▶ Work to be completed:
In the records below, find the line containing "TFT pin CS: 6 -> RX" and return it together with every later line, exactly as written; pictures are to be omitted.

/---

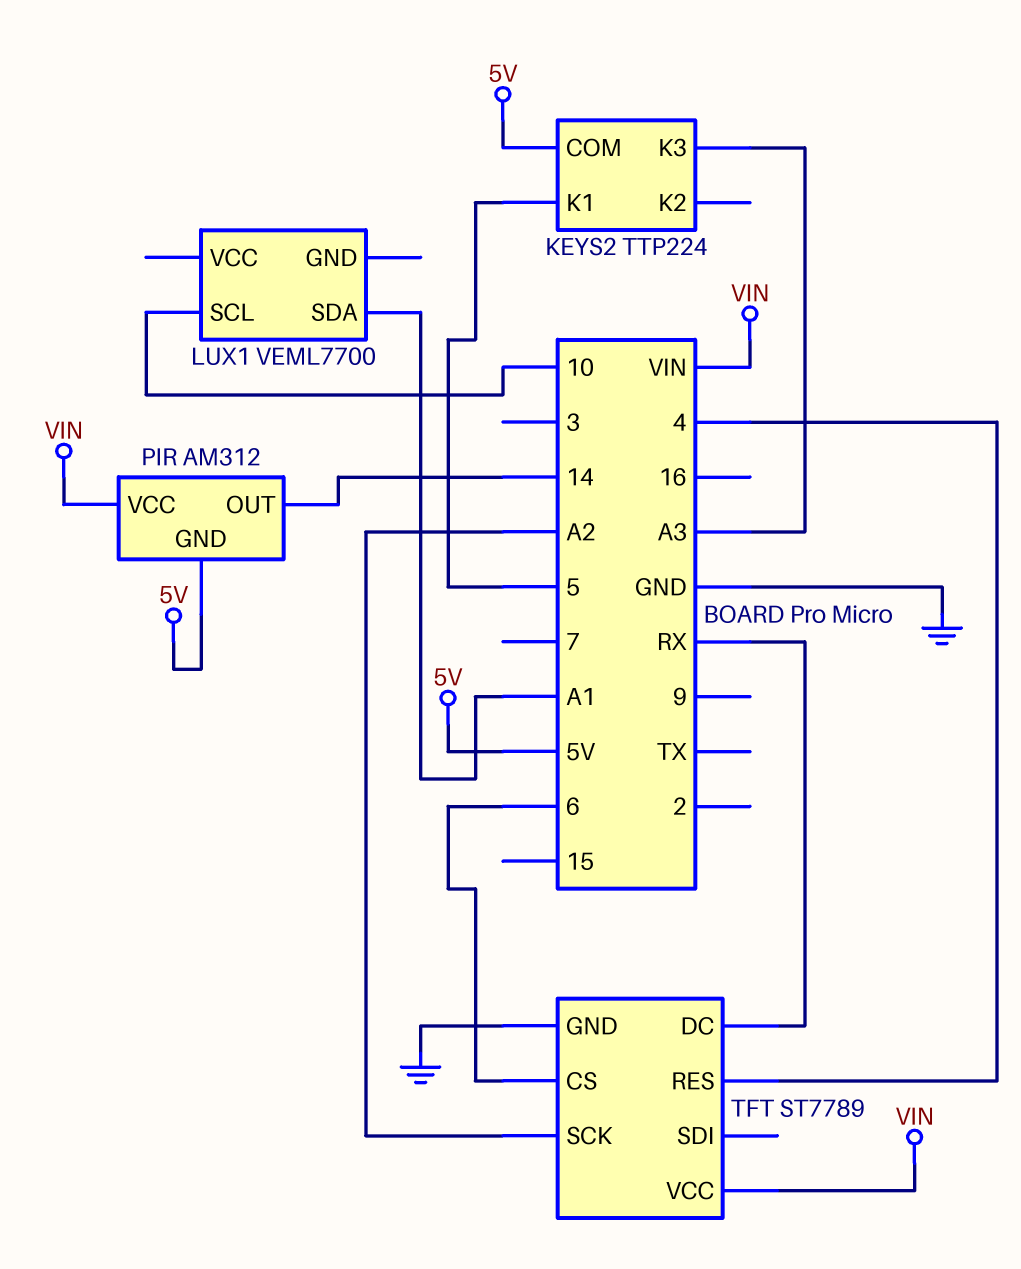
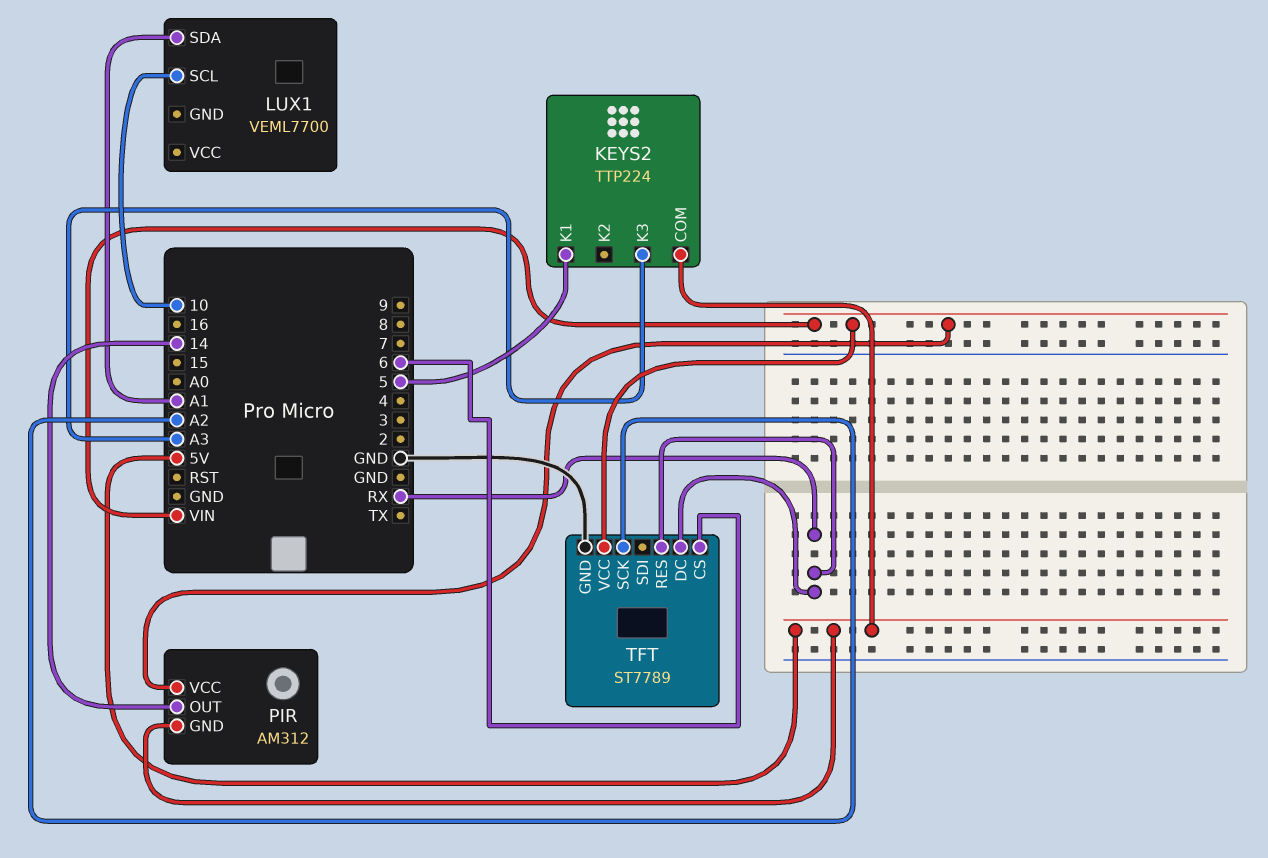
TFT pin RES: 4 -> RX

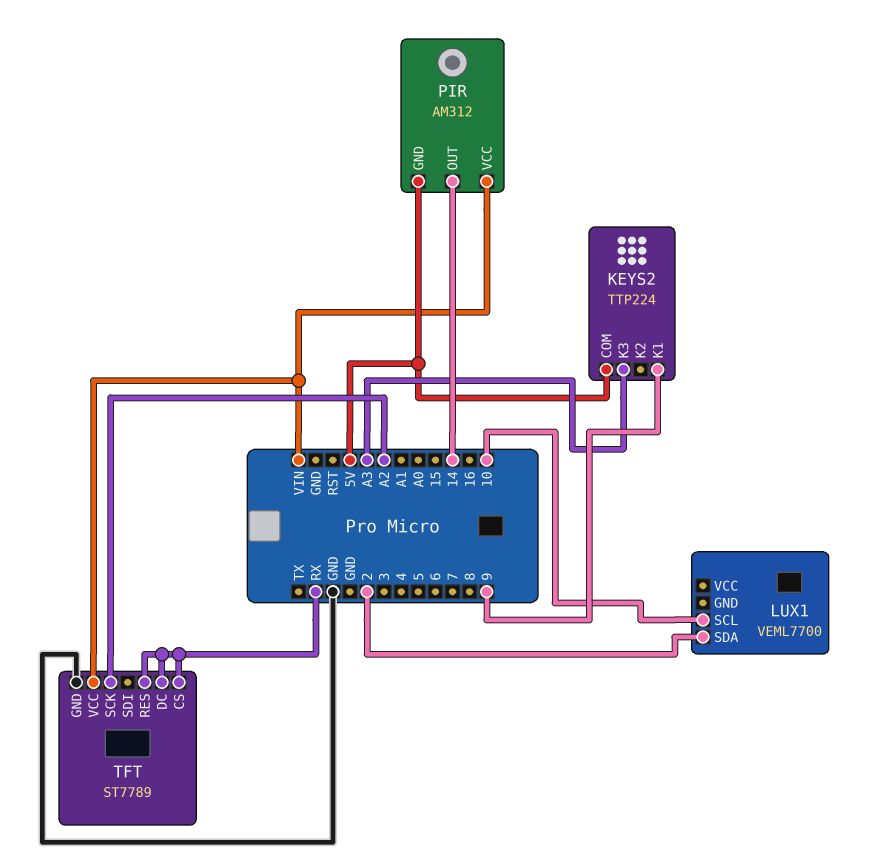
KEYS2 pin K1: 5 -> 9
LUX1 pin SDA: A1 -> 2
TFT pin CS: 6 -> RX

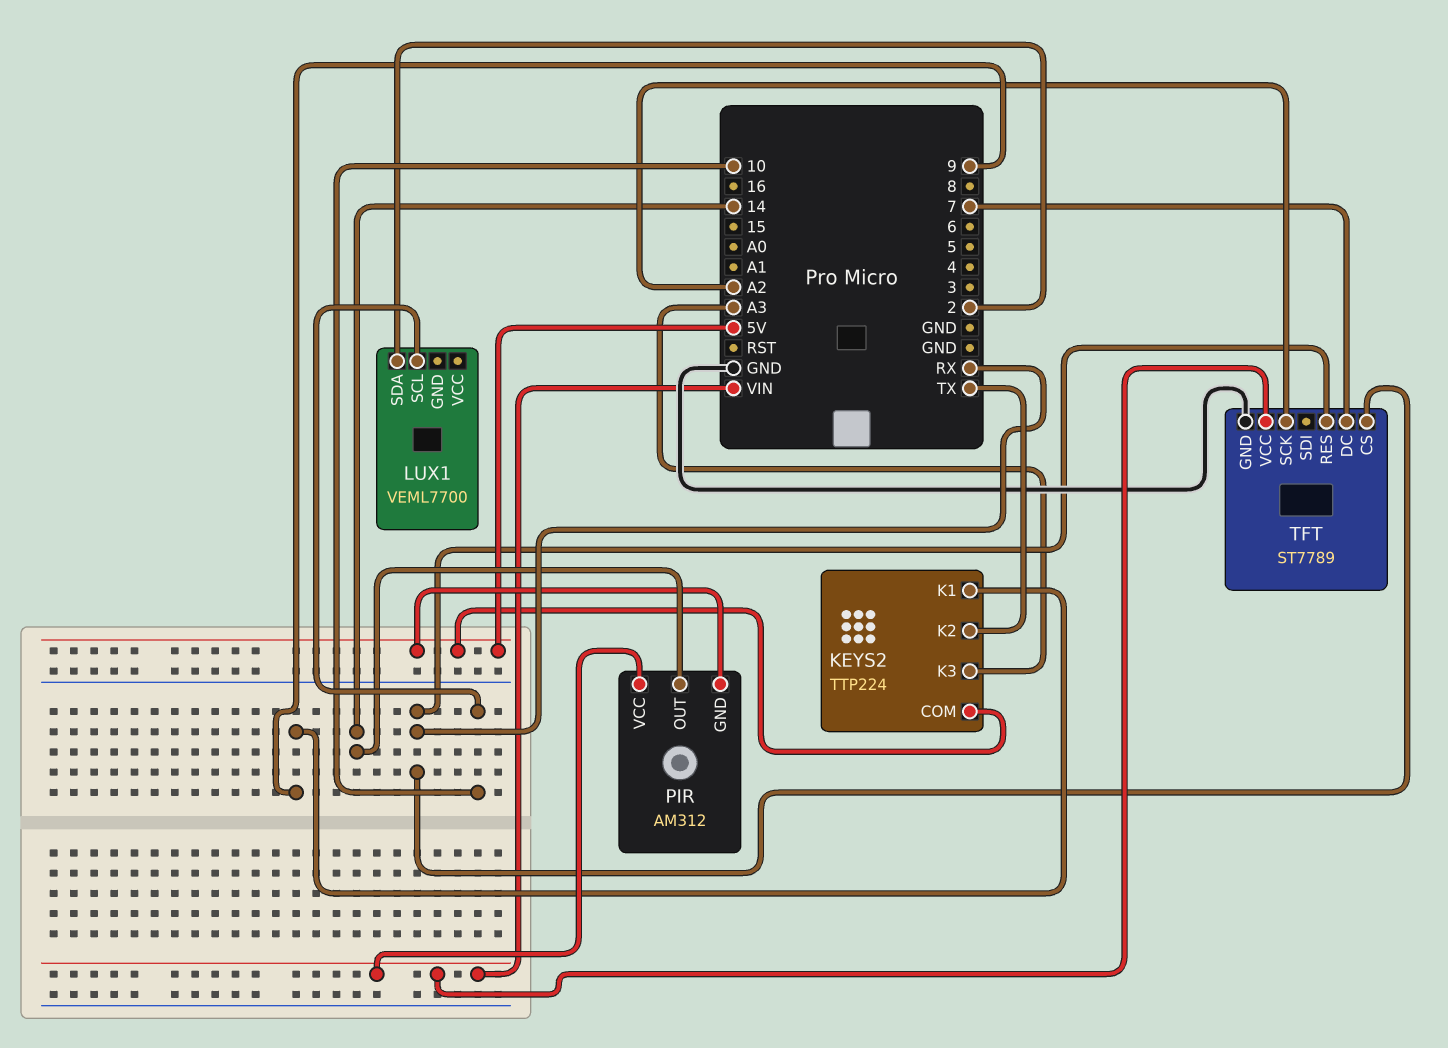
KEYS2 pin K2: none -> TX
TFT pin DC: RX -> 7

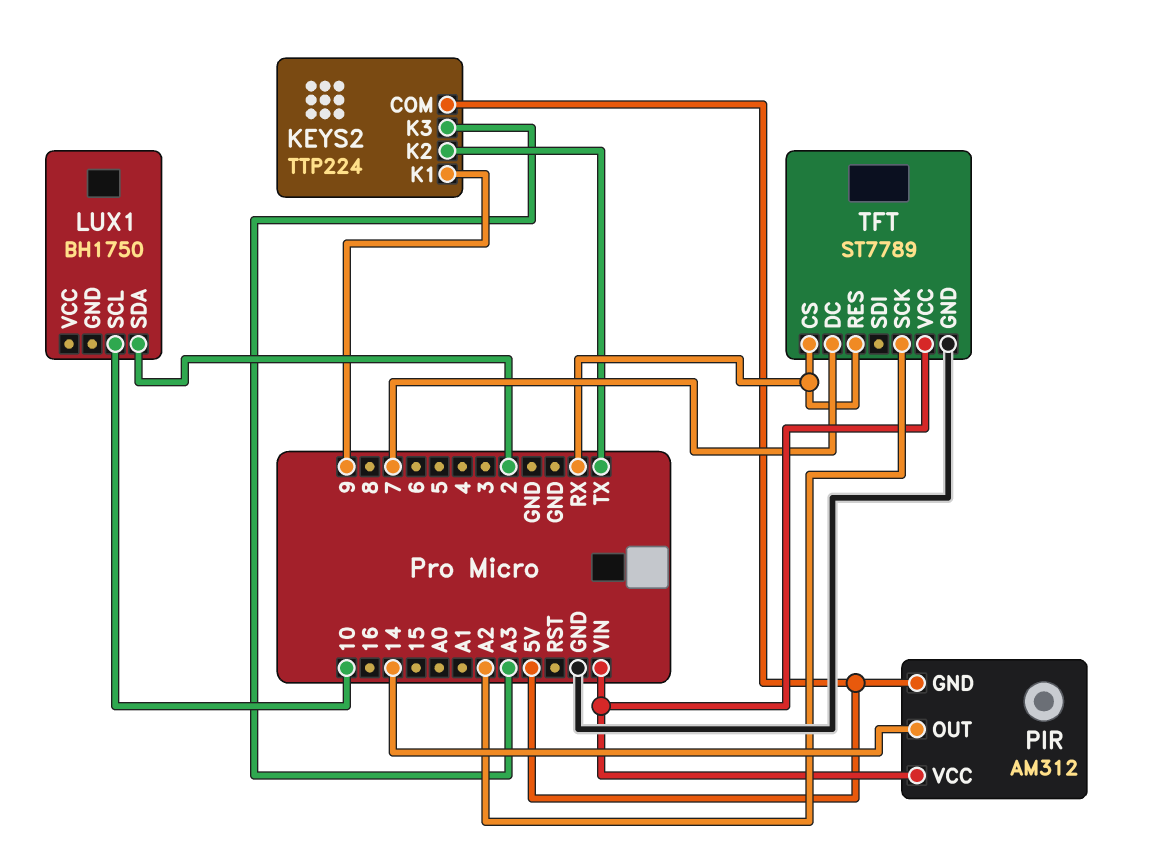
LUX1: VEML7700 -> BH1750

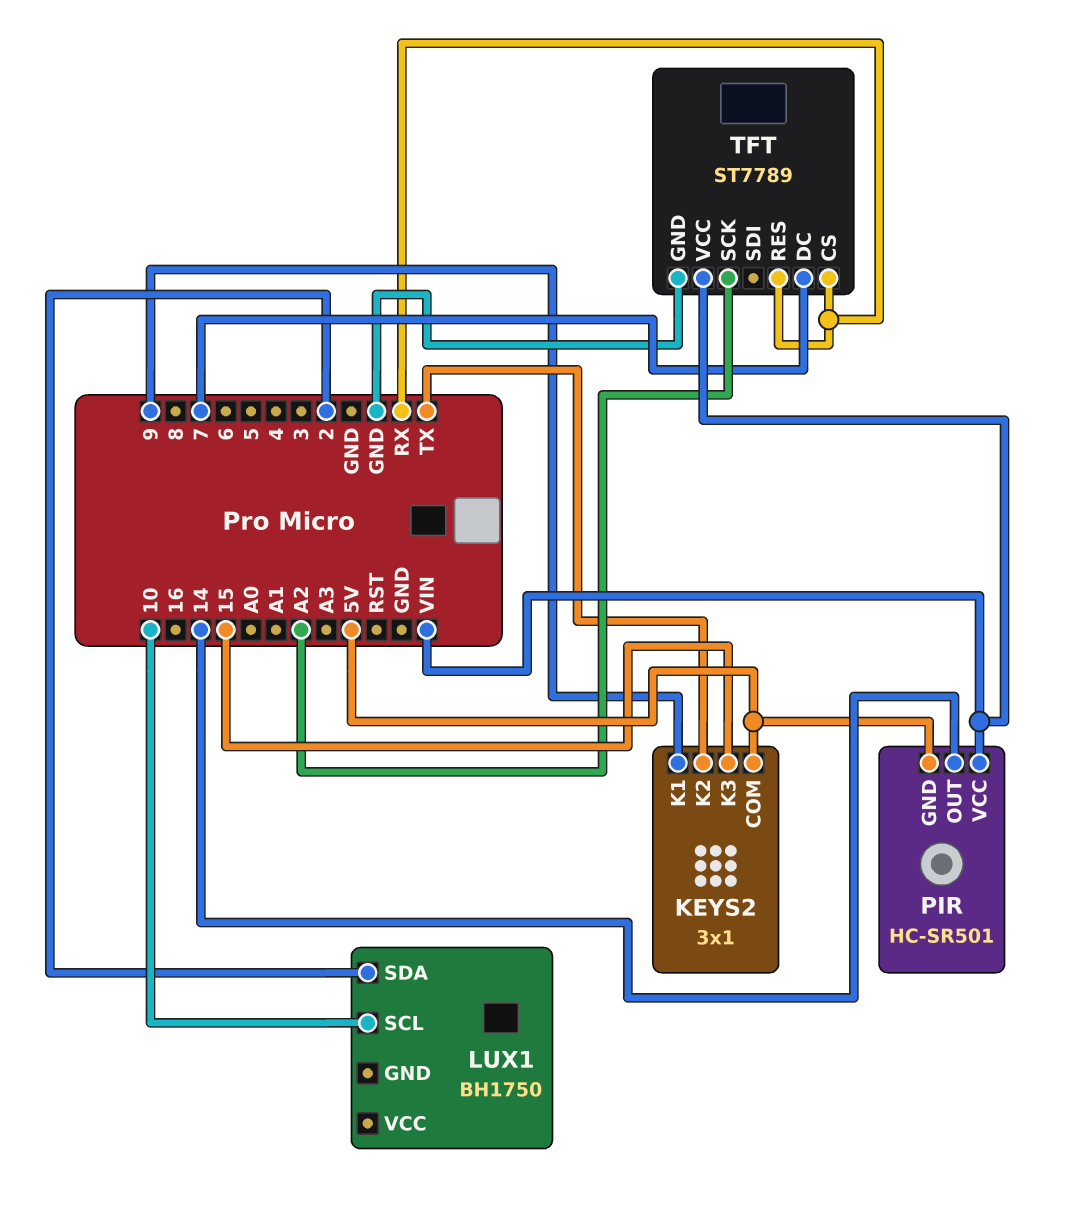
KEYS2: TTP224 -> 3x1
KEYS2 pin K3: A3 -> 15
PIR: AM312 -> HC-SR501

\---

▶ Exercise result:
TFT pin CS: 6 -> RX

KEYS2 pin K2: none -> TX
TFT pin DC: RX -> 7

LUX1: VEML7700 -> BH1750

KEYS2: TTP224 -> 3x1
KEYS2 pin K3: A3 -> 15
PIR: AM312 -> HC-SR501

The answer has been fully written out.